### Description of the task
Stop at the line containing "green semicircle: (104, 28)": repeat exactly every line of the entries below from the first up to it, plus that line, with pictures omitted.

··· Dataset content ···

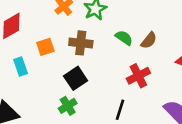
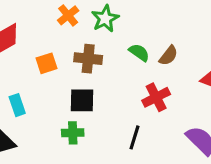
cyan rectangle: (21, 67) -> (17, 105), moved
black square: (76, 78) -> (82, 100), turned 35
green cross: (68, 106) -> (73, 133), turned 30

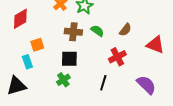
green semicircle: (139, 53) -> (97, 31), moved
orange square: (46, 63) -> (37, 45), moved
green cross: (73, 133) -> (63, 80), turned -32

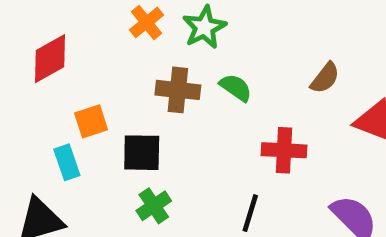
brown semicircle: (125, 30) -> (325, 78), moved
red cross: (117, 57) -> (284, 150), turned 30
black square: (69, 59) -> (142, 153), moved

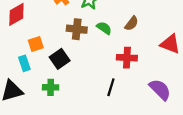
brown semicircle: (325, 78) -> (131, 23), moved
black square: (142, 153) -> (60, 59), turned -36
green cross: (154, 206) -> (51, 87), moved, turned 35

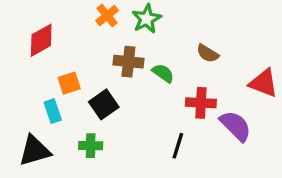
brown semicircle: (131, 23) -> (208, 53), turned 84
green semicircle: (104, 28) -> (163, 73), moved
purple semicircle: (160, 90) -> (236, 126), moved

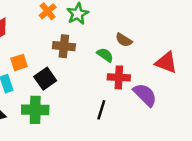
green semicircle: (163, 73) -> (105, 55), moved
green cross: (91, 146) -> (35, 110), size x1.5

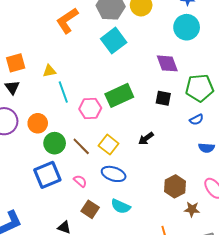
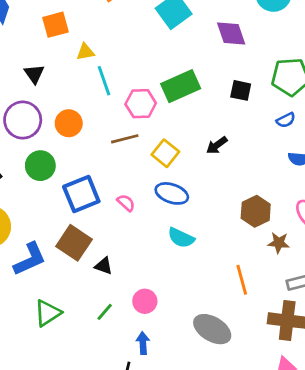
orange square: (16, 63) -> (55, 25), moved
purple diamond: (167, 63) -> (231, 34), moved
green circle: (55, 143) -> (40, 166), moved
brown line: (81, 146) -> (125, 139), moved, turned -60
brown square: (90, 209) -> (74, 243), moved, size x1.4

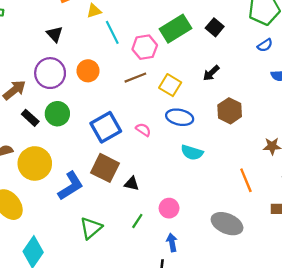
black square: (241, 90) -> (215, 27), moved, turned 36
green circle: (40, 166) -> (57, 114), moved
brown hexagon: (256, 211) -> (230, 111), moved

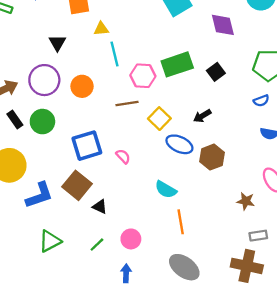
blue ellipse: (180, 117) -> (179, 144), moved
orange line: (246, 180) -> (181, 222), moved

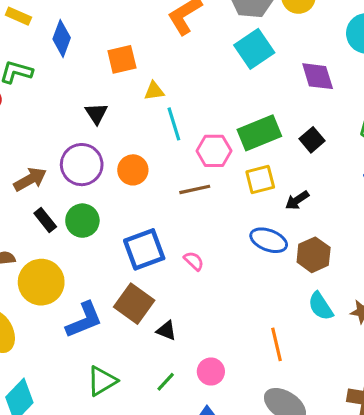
yellow square: (159, 119) -> (260, 179), moved, turned 35
cyan semicircle: (166, 190) -> (321, 306), moved, turned 30

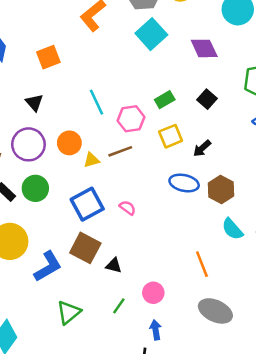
yellow triangle: (154, 91) -> (91, 160), moved
green rectangle: (259, 133) -> (165, 100), size x0.6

···

### Problem solution
cyan rectangle: (21, 67) -> (17, 105), moved
black square: (76, 78) -> (82, 100), turned 35
green cross: (68, 106) -> (73, 133), turned 30

green semicircle: (139, 53) -> (97, 31), moved
orange square: (46, 63) -> (37, 45), moved
green cross: (73, 133) -> (63, 80), turned -32

brown semicircle: (125, 30) -> (325, 78), moved
red cross: (117, 57) -> (284, 150), turned 30
black square: (69, 59) -> (142, 153), moved

brown semicircle: (325, 78) -> (131, 23), moved
black square: (142, 153) -> (60, 59), turned -36
green cross: (154, 206) -> (51, 87), moved, turned 35

brown semicircle: (131, 23) -> (208, 53), turned 84
green semicircle: (104, 28) -> (163, 73), moved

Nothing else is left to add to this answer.